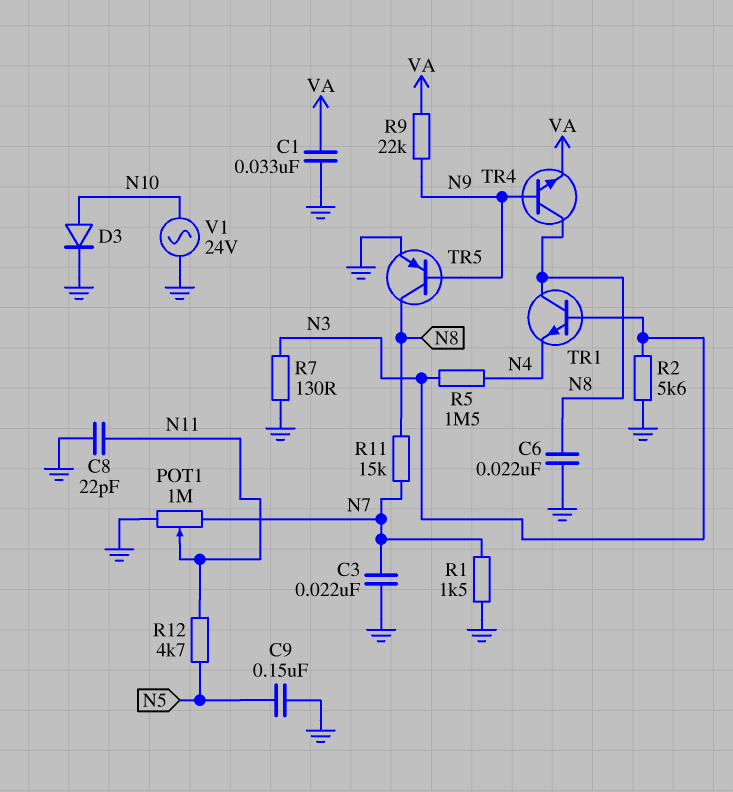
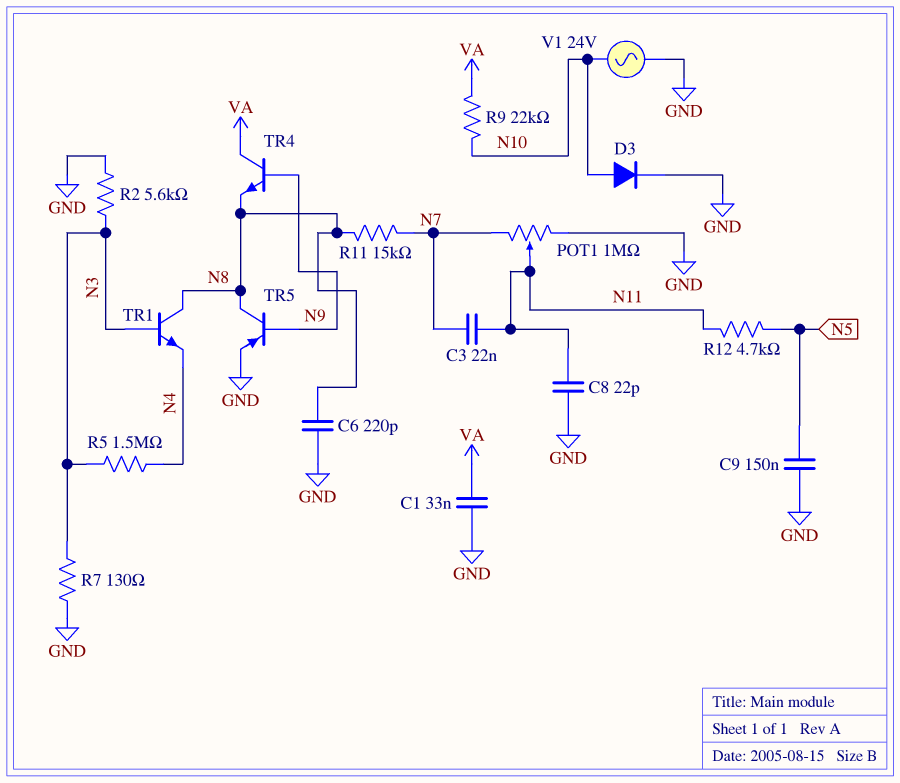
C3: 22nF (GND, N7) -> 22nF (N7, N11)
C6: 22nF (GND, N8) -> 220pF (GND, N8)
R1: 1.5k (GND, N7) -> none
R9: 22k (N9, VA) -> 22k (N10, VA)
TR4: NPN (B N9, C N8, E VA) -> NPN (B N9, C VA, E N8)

## WHAT TO WORK ON
Transcribe the whole listing exactly as it stands, apart from the pictures.

## WRITTEN RESPONSE
C3: 22nF (GND, N7) -> 22nF (N7, N11)
C6: 22nF (GND, N8) -> 220pF (GND, N8)
R1: 1.5k (GND, N7) -> none
R9: 22k (N9, VA) -> 22k (N10, VA)
TR4: NPN (B N9, C N8, E VA) -> NPN (B N9, C VA, E N8)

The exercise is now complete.